What the task requires
Could you give back every record below exactly, leaving out the pictures?

··· Data

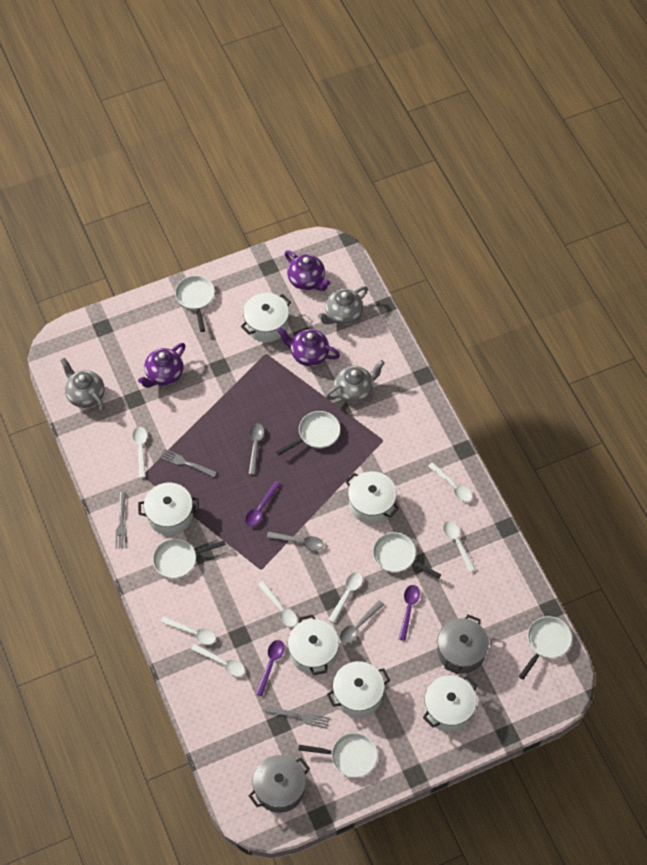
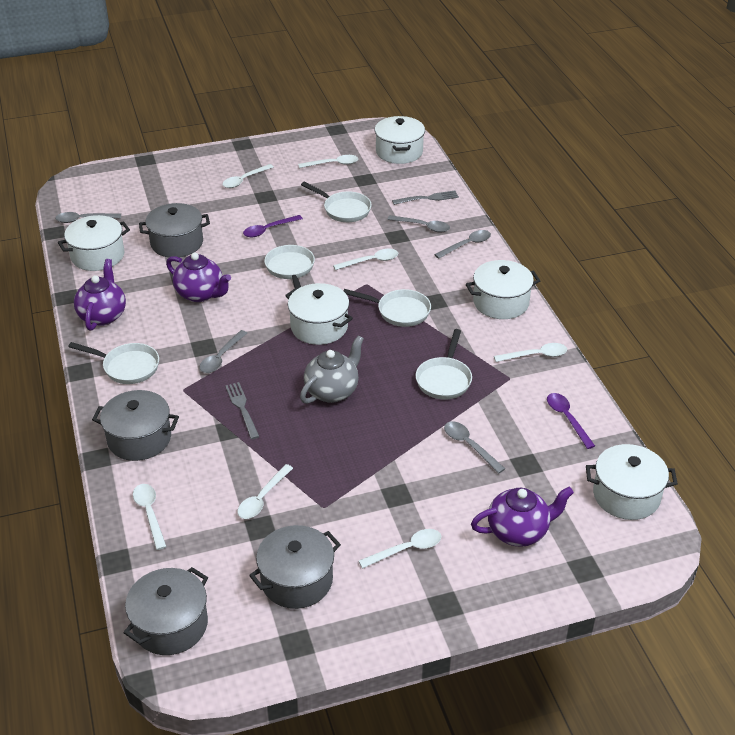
grey fork: 3 -> 2
grey pot: 2 -> 4
grey spoon: 3 -> 5
grey teapot: 3 -> 1
purple spoon: 3 -> 2
white pan: 6 -> 5
white pot: 6 -> 5

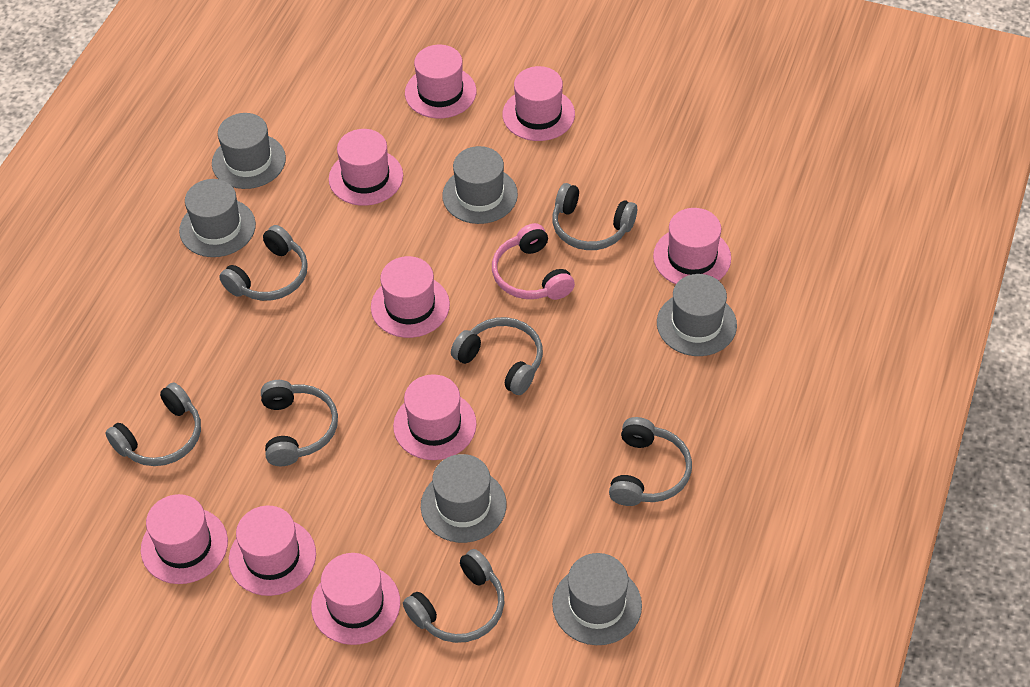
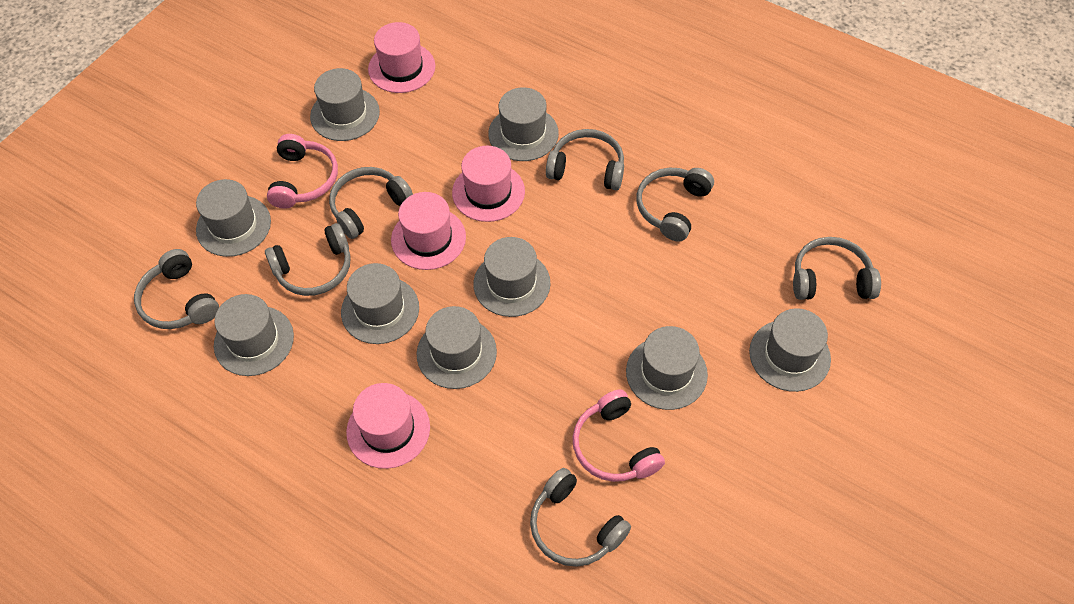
grey hat: 6 -> 9
pink hat: 9 -> 4
pink headphones: 1 -> 2

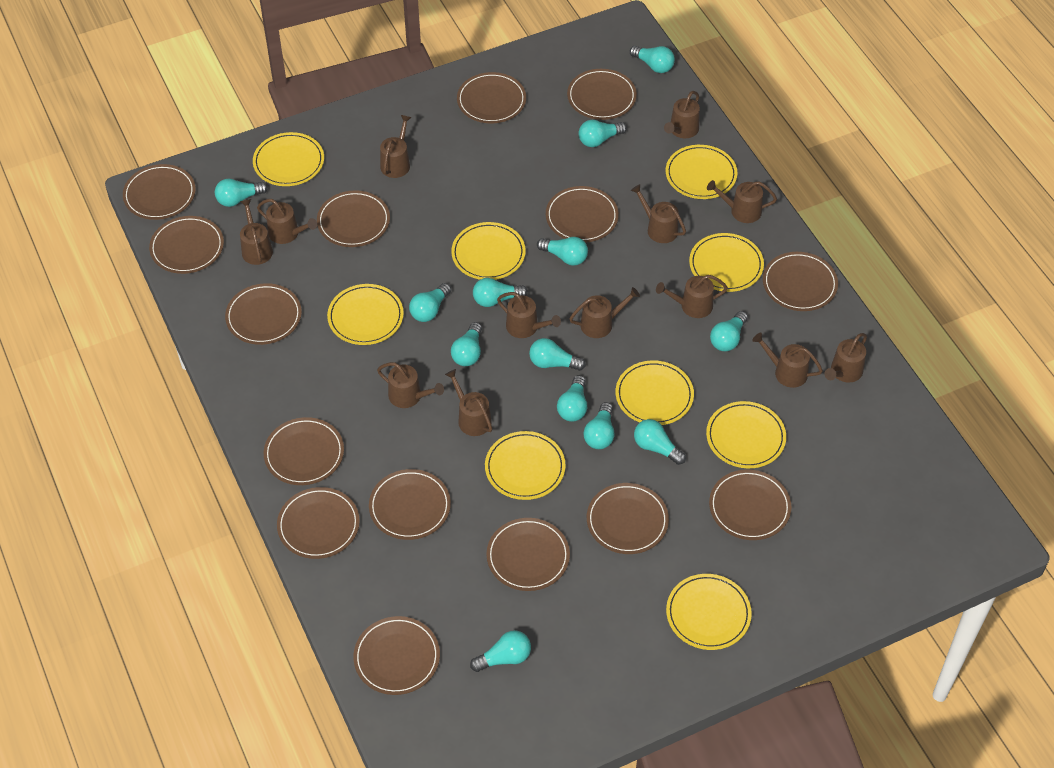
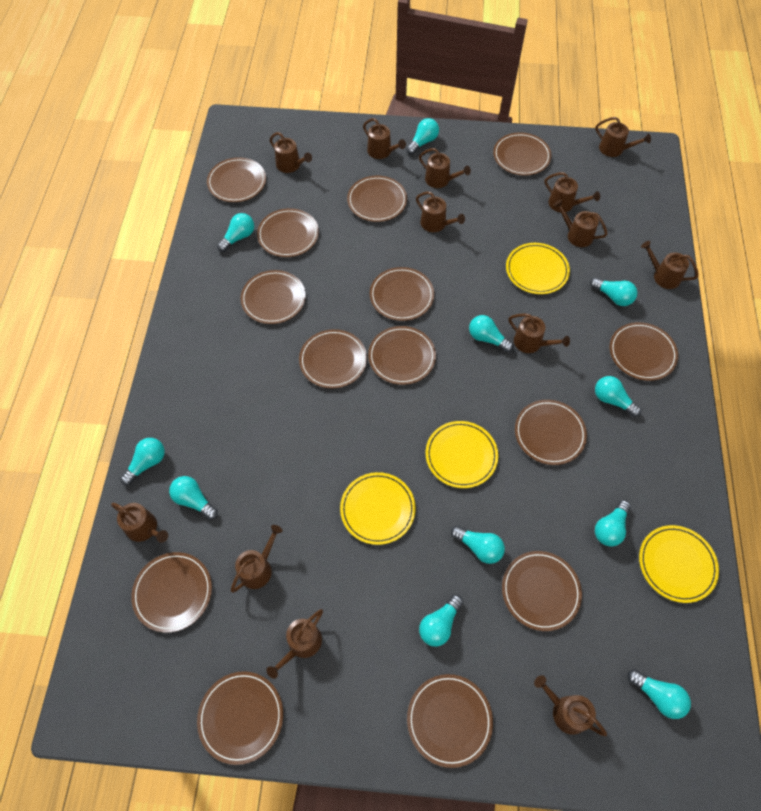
brown plate: 15 -> 14
turquoise light bulb: 13 -> 11
yellow plate: 9 -> 4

······

Written answer
grey fork: 3 -> 2
grey pot: 2 -> 4
grey spoon: 3 -> 5
grey teapot: 3 -> 1
purple spoon: 3 -> 2
white pan: 6 -> 5
white pot: 6 -> 5

grey hat: 6 -> 9
pink hat: 9 -> 4
pink headphones: 1 -> 2

brown plate: 15 -> 14
turquoise light bulb: 13 -> 11
yellow plate: 9 -> 4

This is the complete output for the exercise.